[What you need to do]: Scan the material below for lines with the string "turquoise". State how many there are and nothing else.
_ _ _ _ _
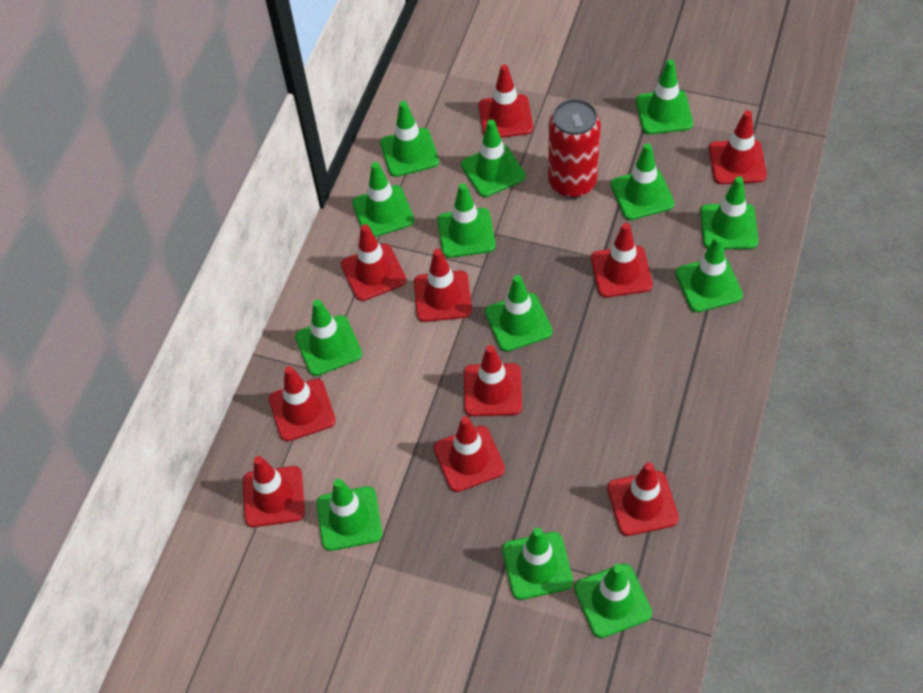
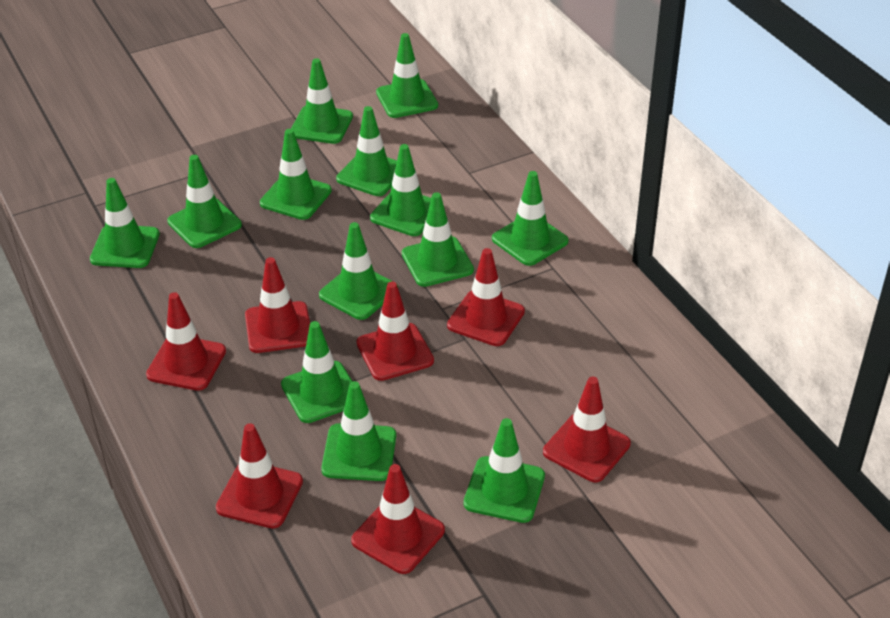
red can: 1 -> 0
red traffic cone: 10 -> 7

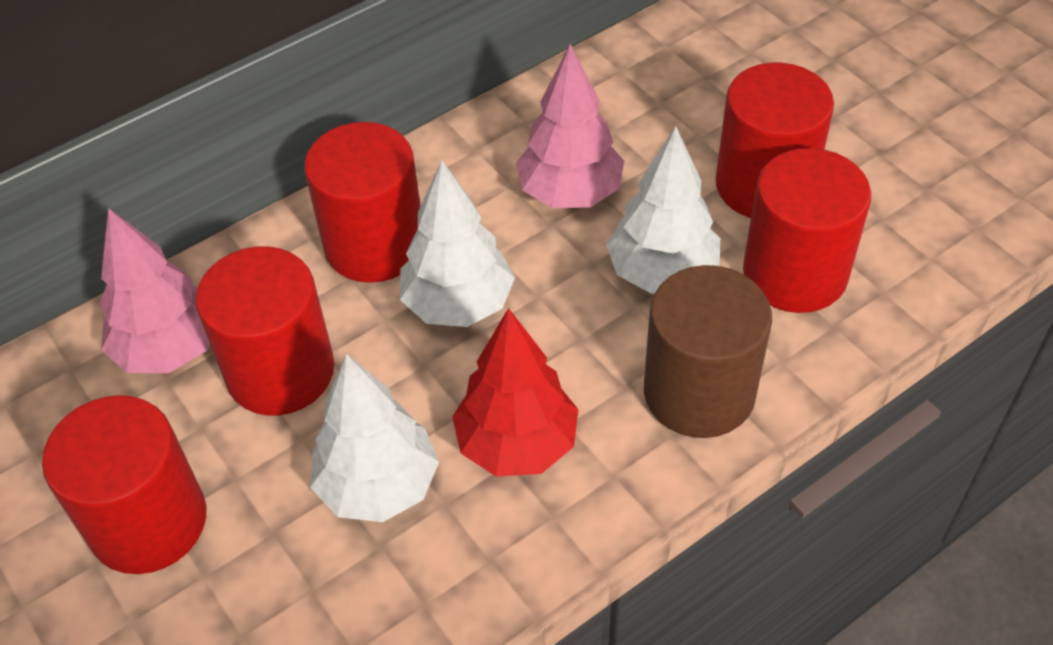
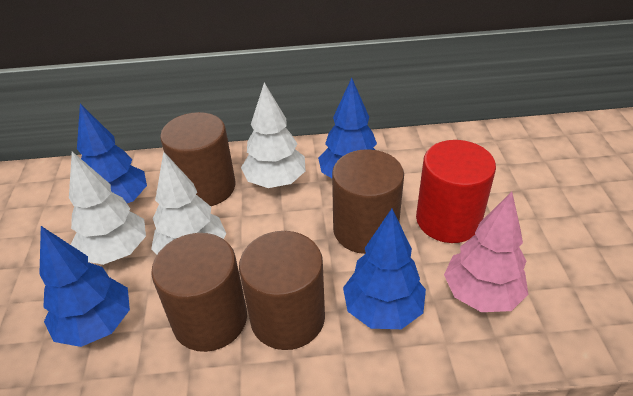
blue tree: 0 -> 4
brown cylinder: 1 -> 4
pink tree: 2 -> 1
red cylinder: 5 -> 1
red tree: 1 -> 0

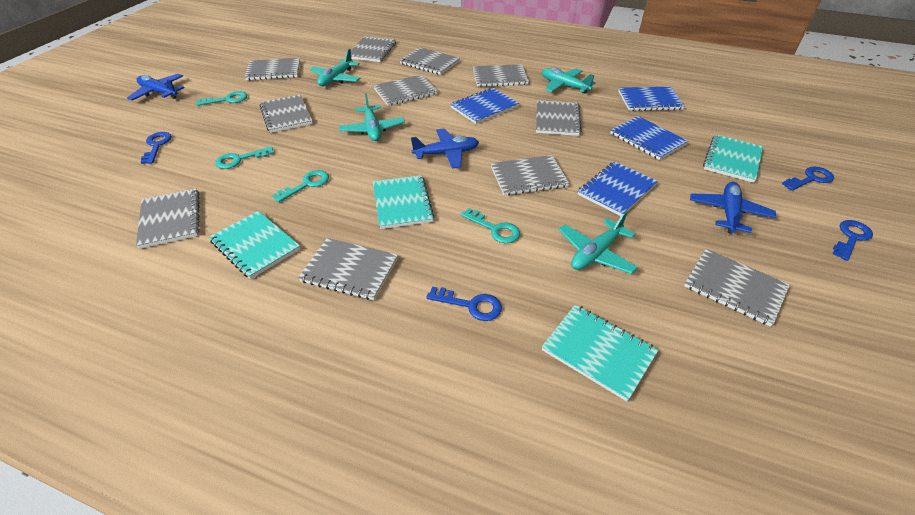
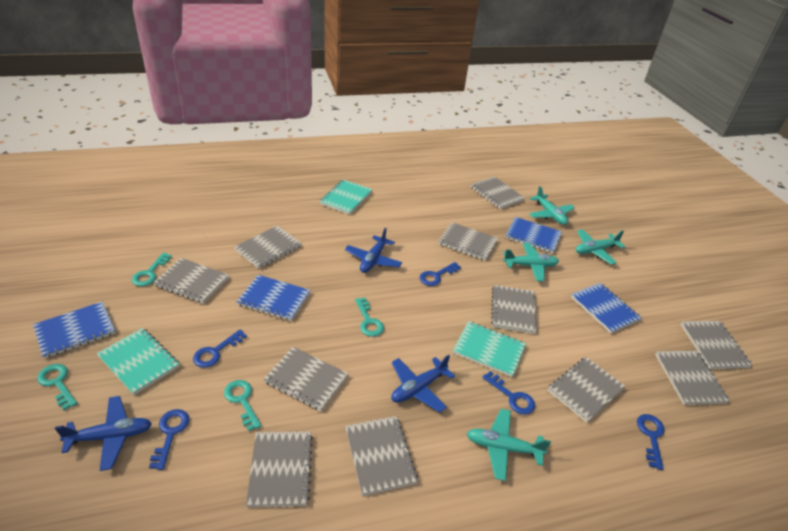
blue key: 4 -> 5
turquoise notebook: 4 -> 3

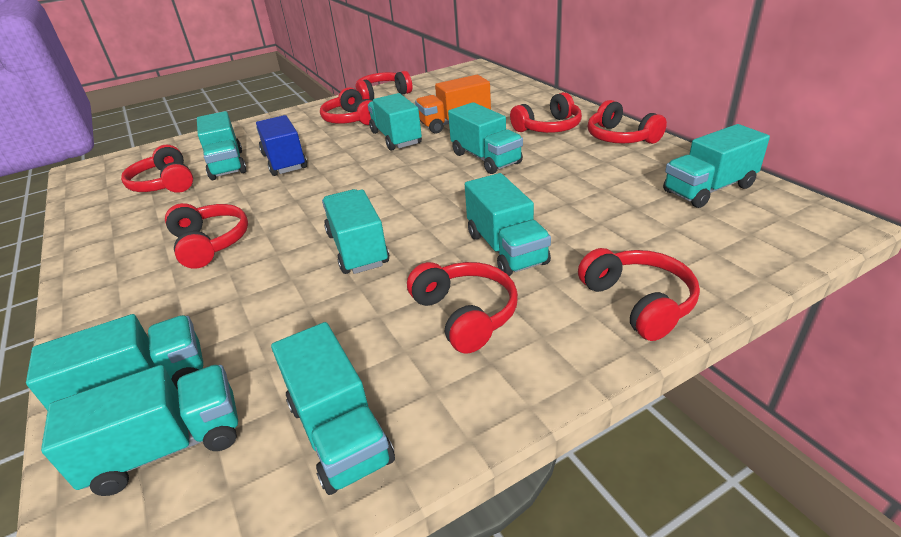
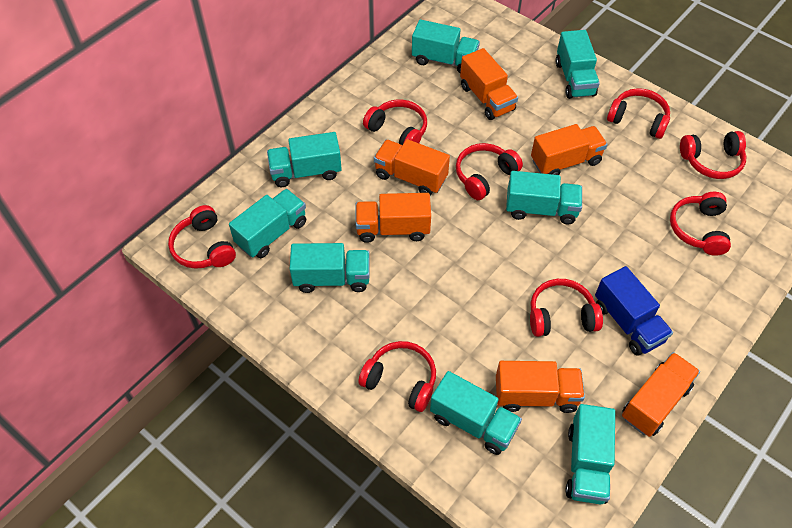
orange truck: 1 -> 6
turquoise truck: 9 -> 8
_ _ _ _ _
[Exercise answer]: 2